▸ **The problem**
Pictures aside, repeat every record below exactly.

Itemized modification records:
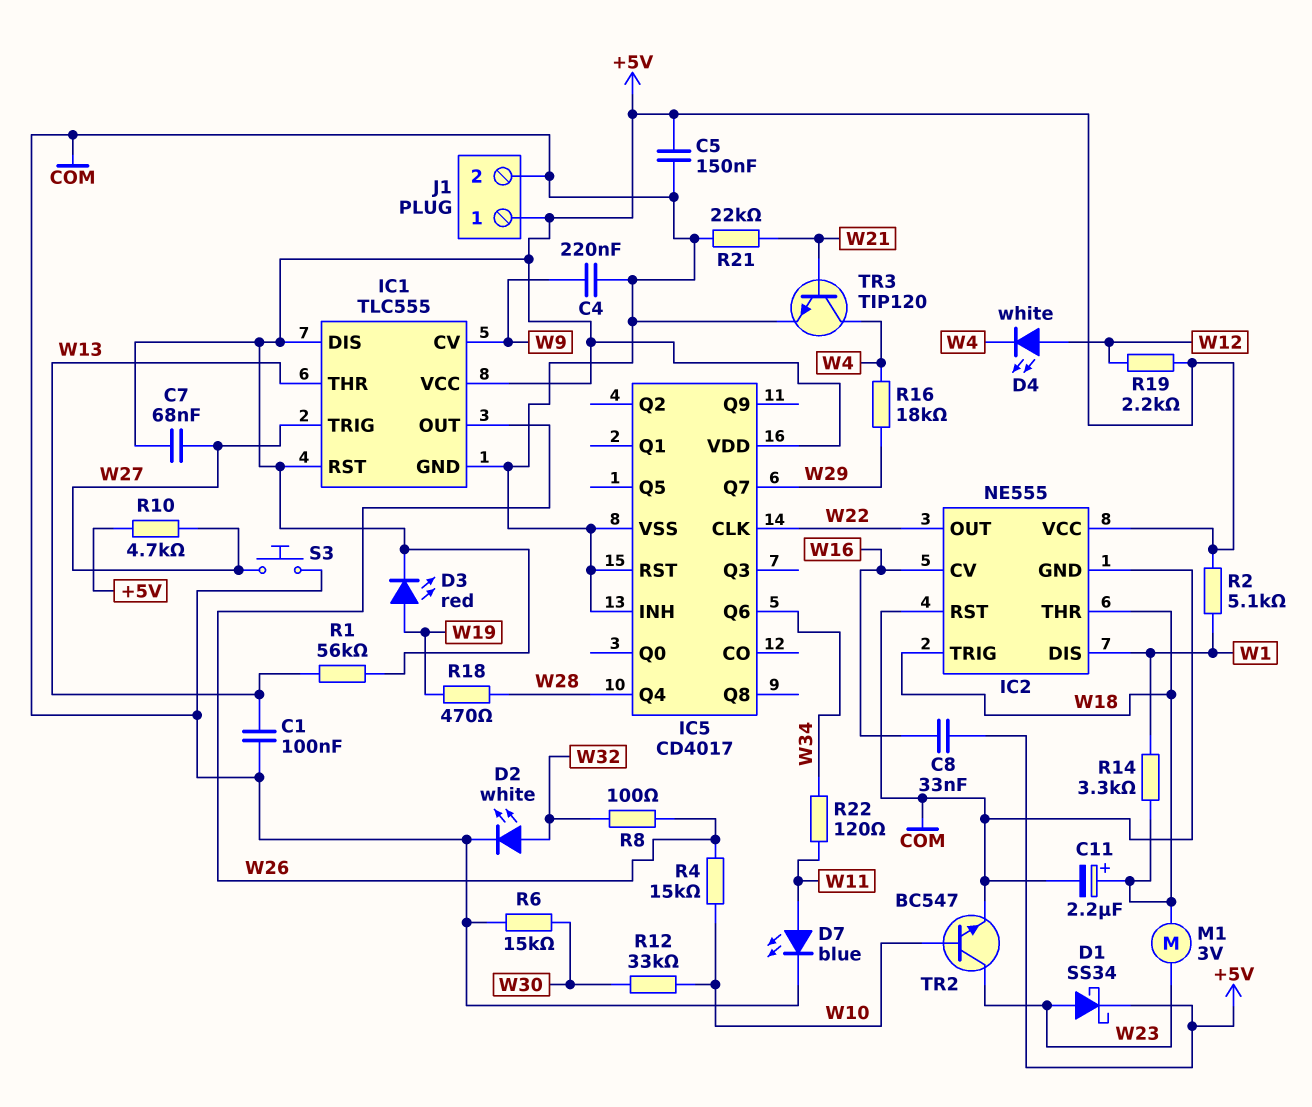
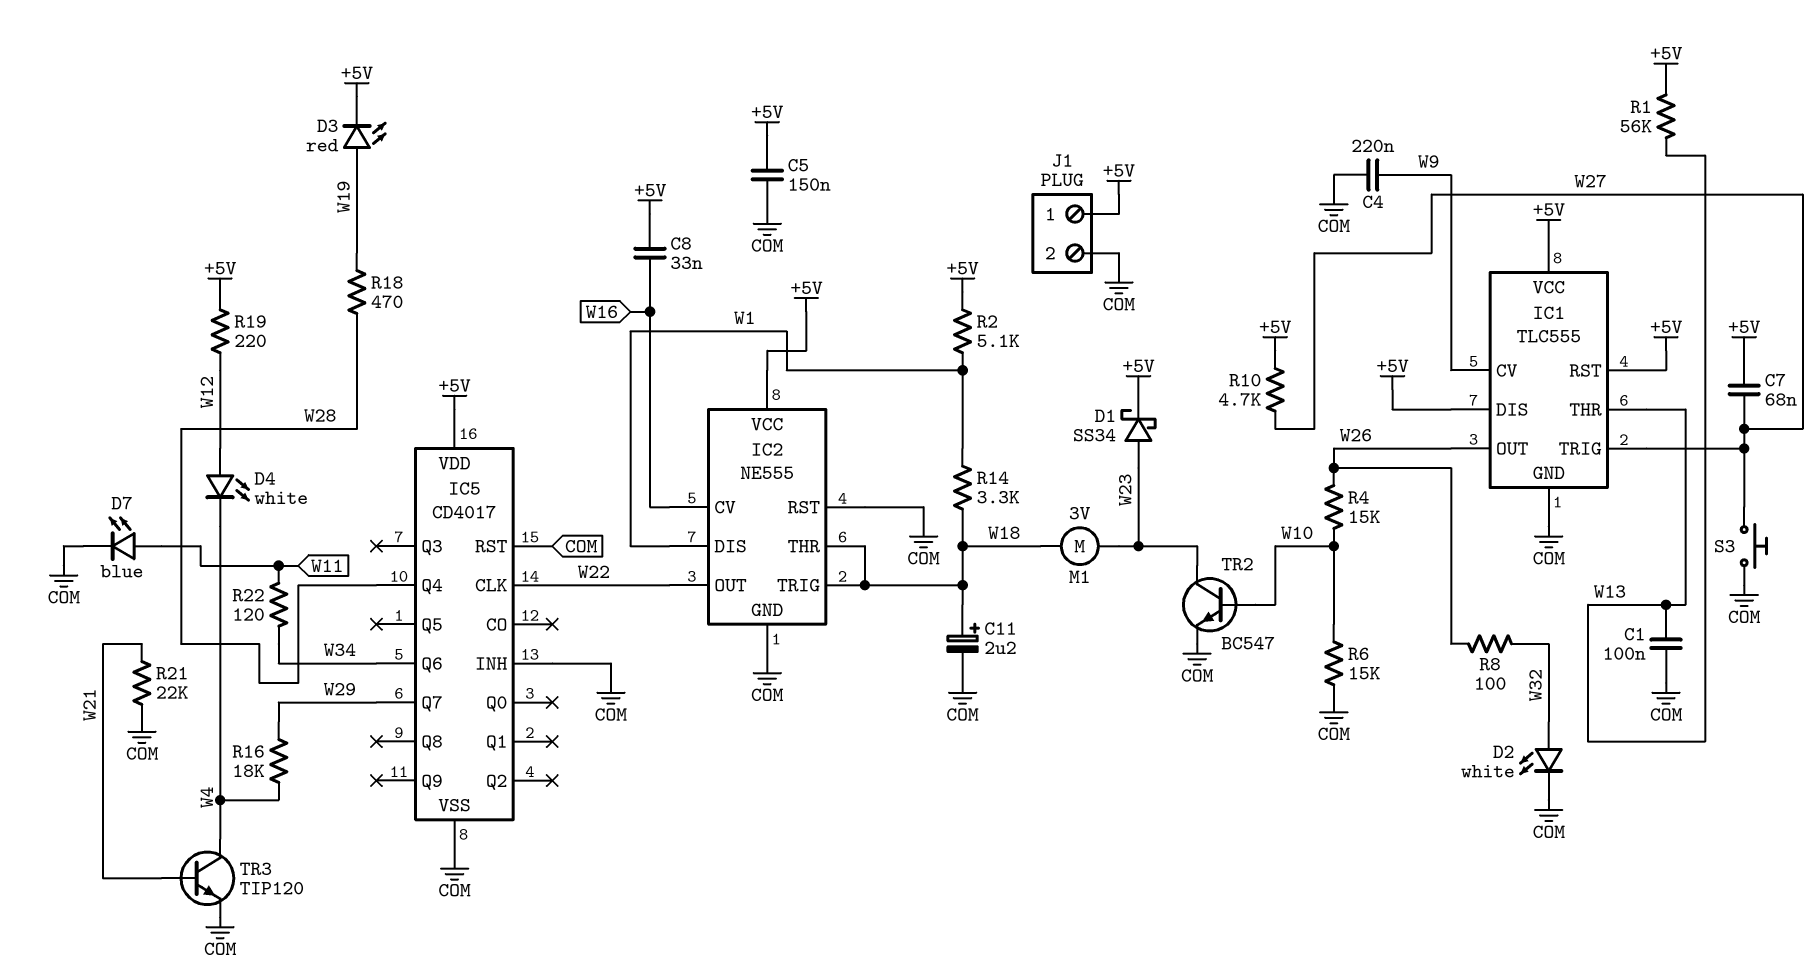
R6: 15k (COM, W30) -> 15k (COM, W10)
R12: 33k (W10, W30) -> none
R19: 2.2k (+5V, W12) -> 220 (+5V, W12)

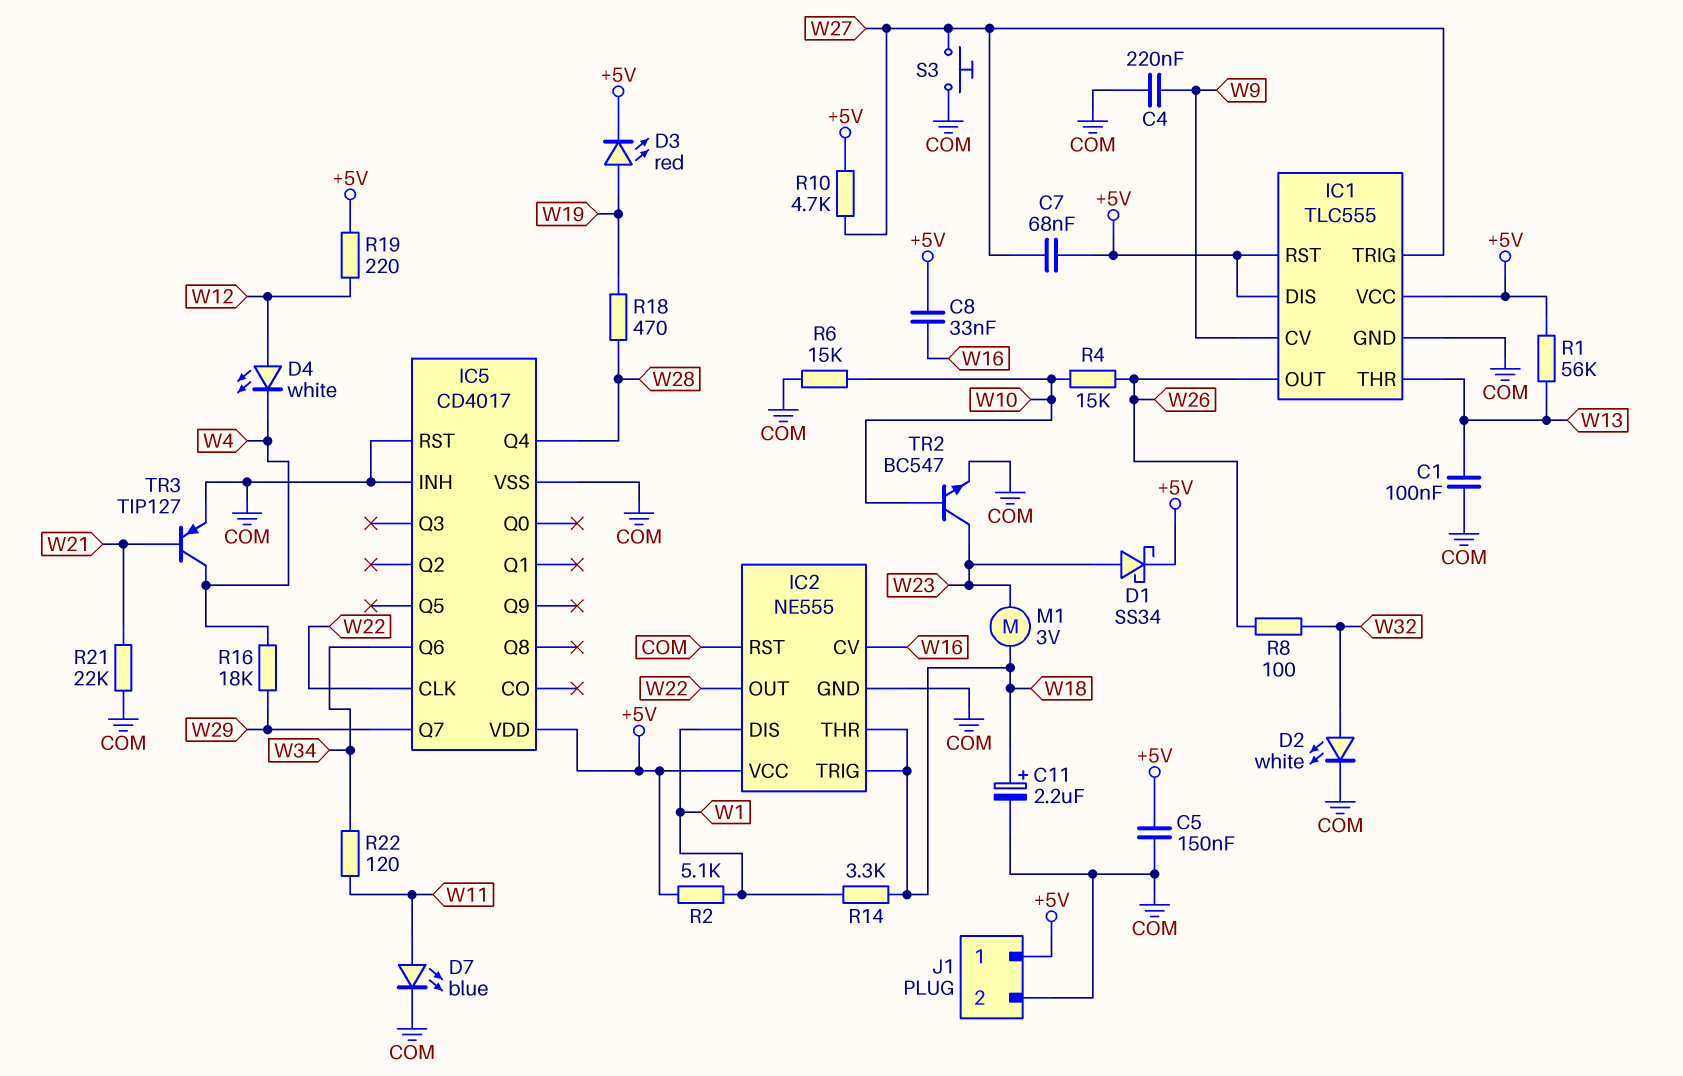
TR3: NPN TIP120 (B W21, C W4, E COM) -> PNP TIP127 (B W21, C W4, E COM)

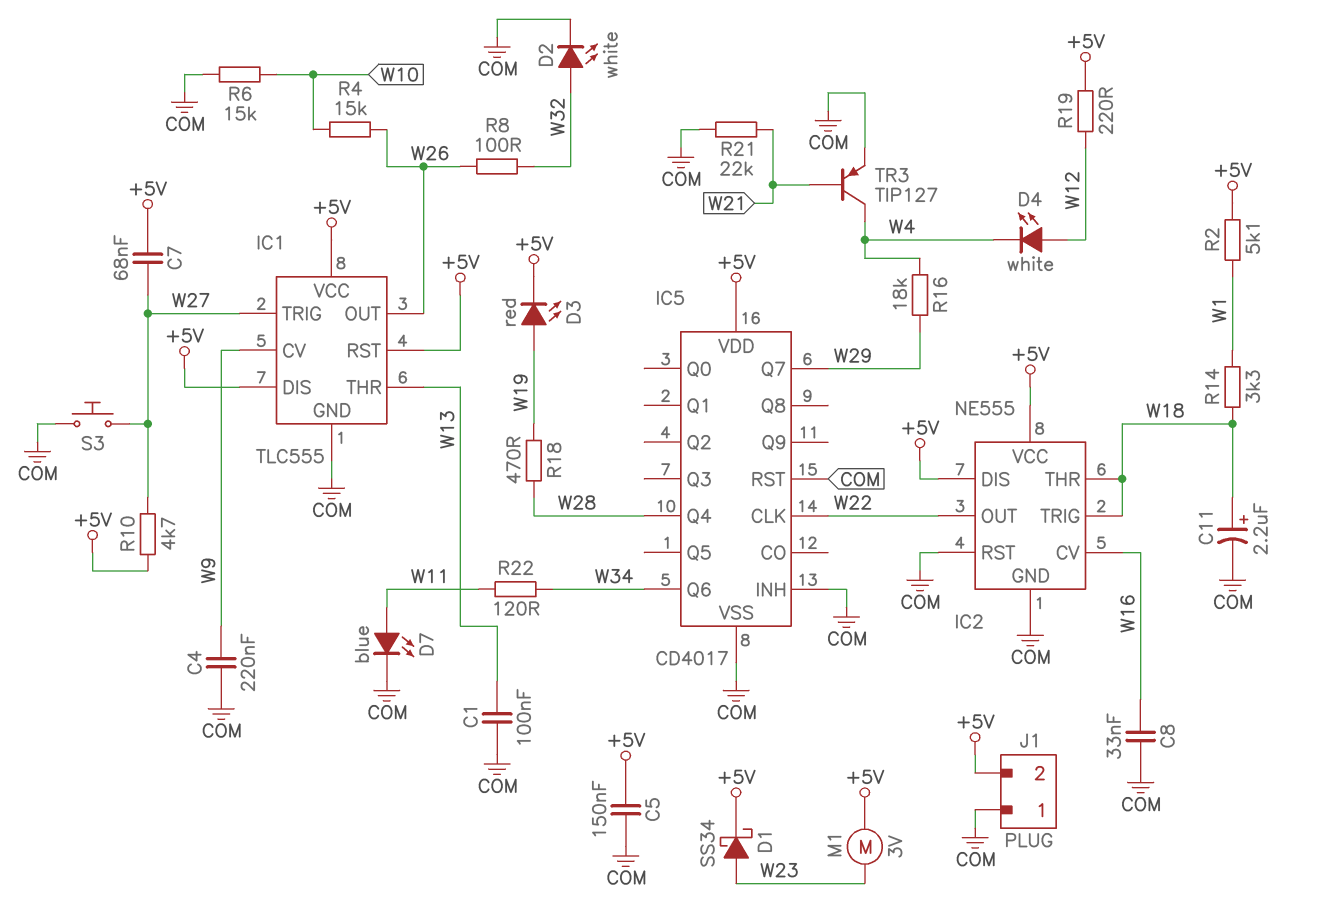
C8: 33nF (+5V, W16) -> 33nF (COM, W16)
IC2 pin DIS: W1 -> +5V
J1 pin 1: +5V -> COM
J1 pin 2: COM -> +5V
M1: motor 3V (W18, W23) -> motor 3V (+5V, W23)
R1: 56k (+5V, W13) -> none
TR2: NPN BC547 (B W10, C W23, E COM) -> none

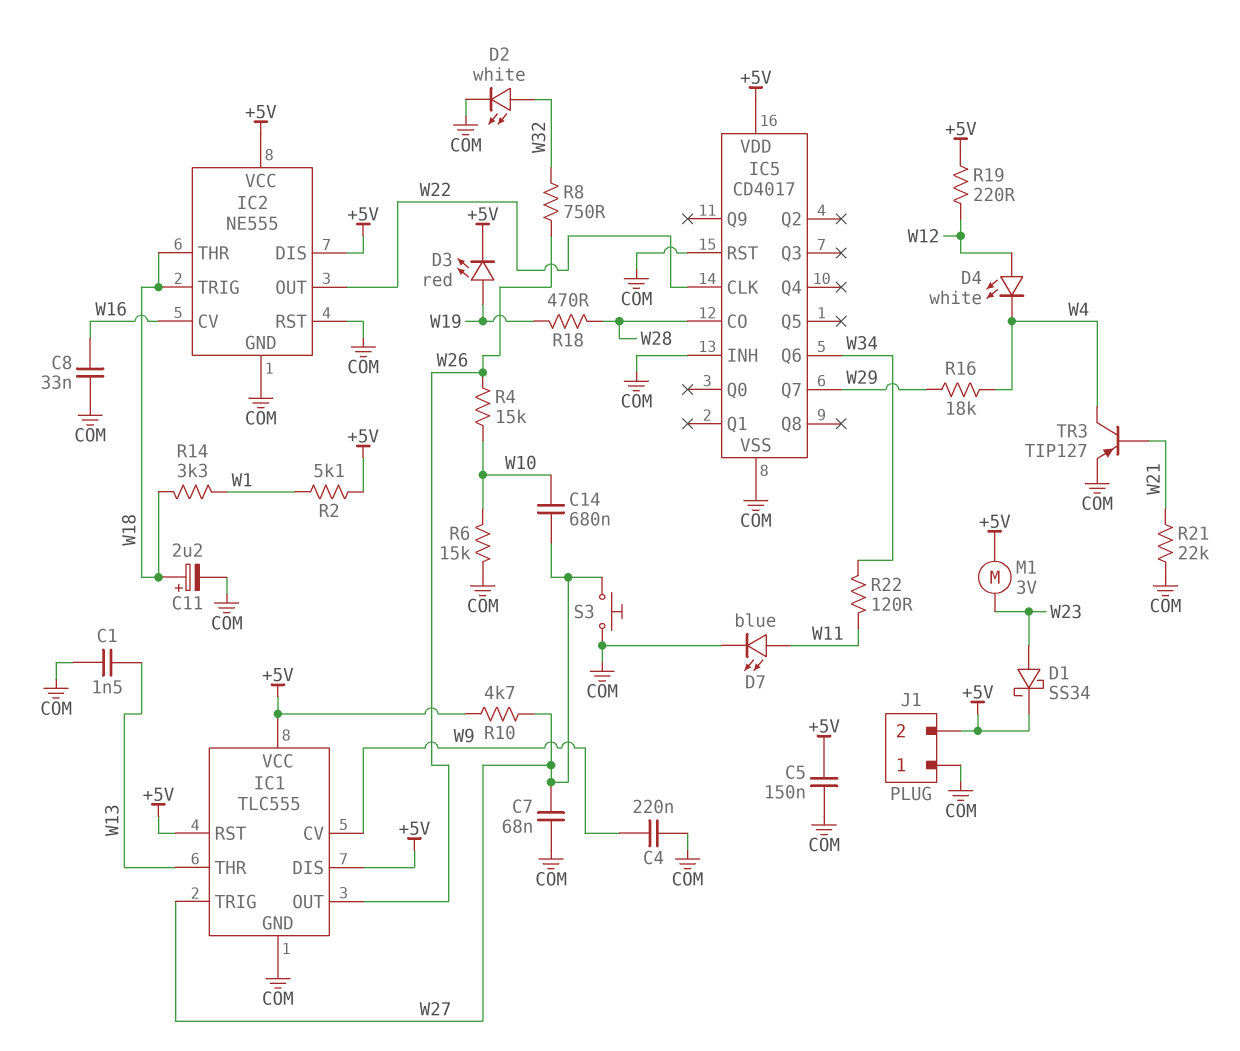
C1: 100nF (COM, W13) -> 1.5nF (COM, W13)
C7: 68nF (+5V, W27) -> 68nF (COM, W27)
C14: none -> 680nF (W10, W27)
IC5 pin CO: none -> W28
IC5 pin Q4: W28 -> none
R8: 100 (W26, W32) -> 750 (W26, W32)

▸ **Your response**
R6: 15k (COM, W30) -> 15k (COM, W10)
R12: 33k (W10, W30) -> none
R19: 2.2k (+5V, W12) -> 220 (+5V, W12)

TR3: NPN TIP120 (B W21, C W4, E COM) -> PNP TIP127 (B W21, C W4, E COM)

C8: 33nF (+5V, W16) -> 33nF (COM, W16)
IC2 pin DIS: W1 -> +5V
J1 pin 1: +5V -> COM
J1 pin 2: COM -> +5V
M1: motor 3V (W18, W23) -> motor 3V (+5V, W23)
R1: 56k (+5V, W13) -> none
TR2: NPN BC547 (B W10, C W23, E COM) -> none

C1: 100nF (COM, W13) -> 1.5nF (COM, W13)
C7: 68nF (+5V, W27) -> 68nF (COM, W27)
C14: none -> 680nF (W10, W27)
IC5 pin CO: none -> W28
IC5 pin Q4: W28 -> none
R8: 100 (W26, W32) -> 750 (W26, W32)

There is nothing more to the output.